• [Work item] Below are records with pictures in them. Output exactly the lines from the one with "(127, 636) = (343, 648): none -> green mouse" through the one with "(264, 316) = (591, 298): grey", both included, and leave every picture out; give only those lines.

• [Extracted records]
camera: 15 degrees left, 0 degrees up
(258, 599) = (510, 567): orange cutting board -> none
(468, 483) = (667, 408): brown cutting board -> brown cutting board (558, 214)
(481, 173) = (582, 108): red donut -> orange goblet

...

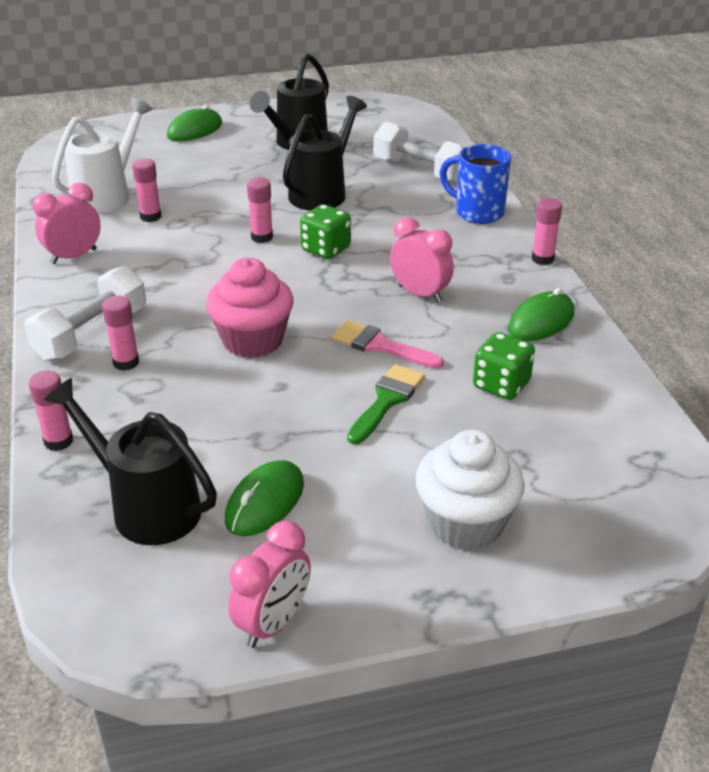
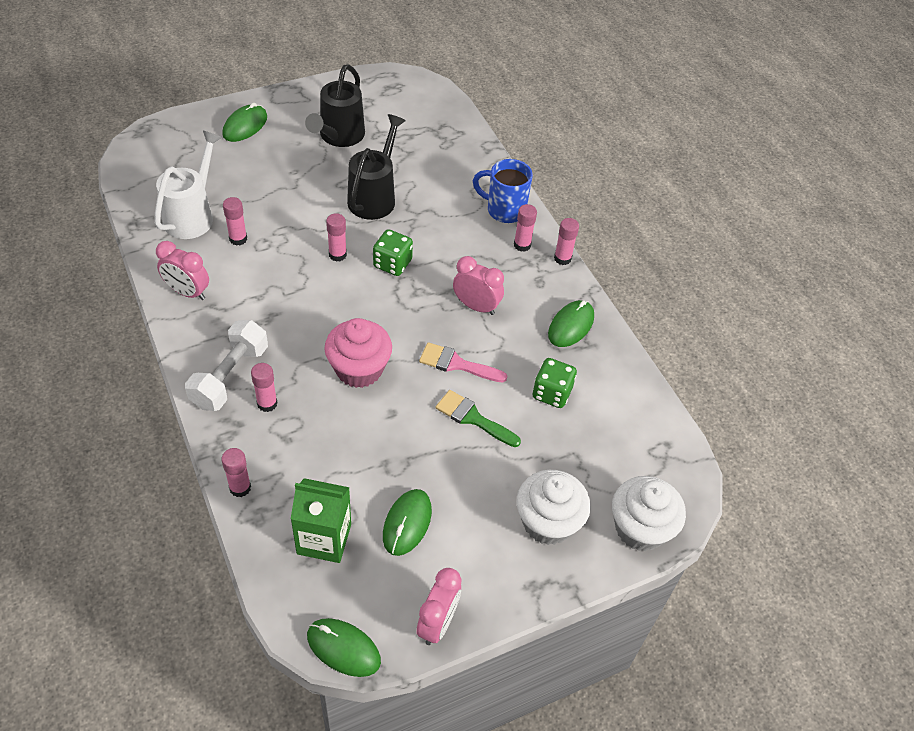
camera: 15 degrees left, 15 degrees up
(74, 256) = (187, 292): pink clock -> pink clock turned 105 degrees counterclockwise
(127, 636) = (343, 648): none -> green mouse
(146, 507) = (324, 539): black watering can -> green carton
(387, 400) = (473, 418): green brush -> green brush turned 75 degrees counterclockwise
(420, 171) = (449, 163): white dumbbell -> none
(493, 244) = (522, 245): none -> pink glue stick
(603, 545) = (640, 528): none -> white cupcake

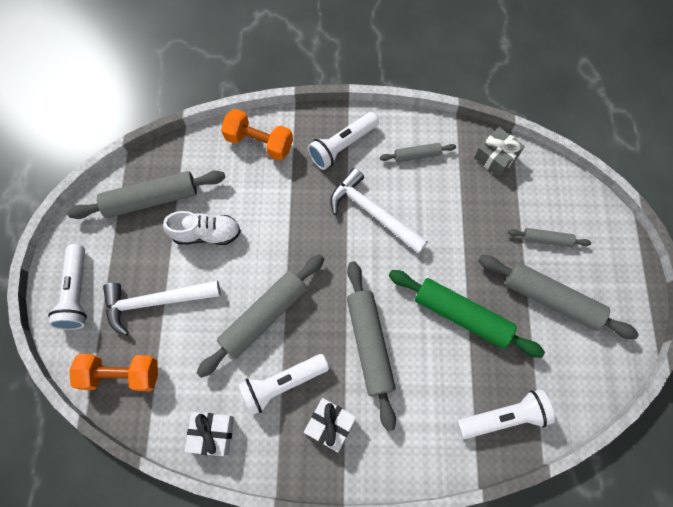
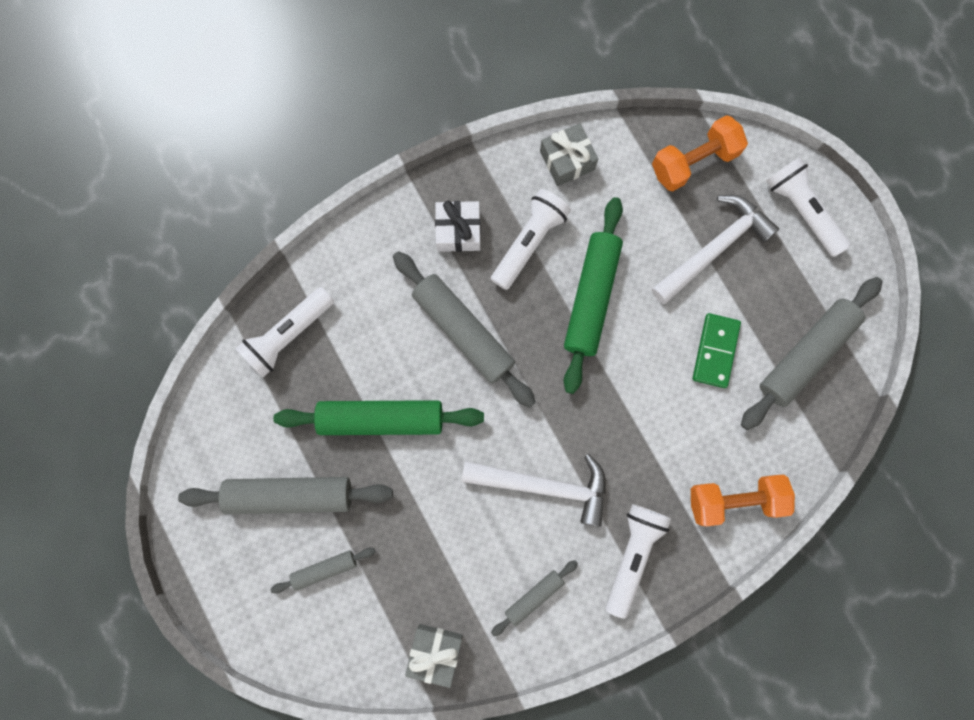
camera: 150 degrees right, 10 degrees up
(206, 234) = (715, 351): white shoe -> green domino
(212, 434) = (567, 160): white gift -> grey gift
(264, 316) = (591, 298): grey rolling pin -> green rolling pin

• [Solution]
(127, 636) = (343, 648): none -> green mouse
(146, 507) = (324, 539): black watering can -> green carton
(387, 400) = (473, 418): green brush -> green brush turned 75 degrees counterclockwise
(420, 171) = (449, 163): white dumbbell -> none
(493, 244) = (522, 245): none -> pink glue stick
(603, 545) = (640, 528): none -> white cupcake

camera: 150 degrees right, 10 degrees up
(206, 234) = (715, 351): white shoe -> green domino
(212, 434) = (567, 160): white gift -> grey gift
(264, 316) = (591, 298): grey rolling pin -> green rolling pin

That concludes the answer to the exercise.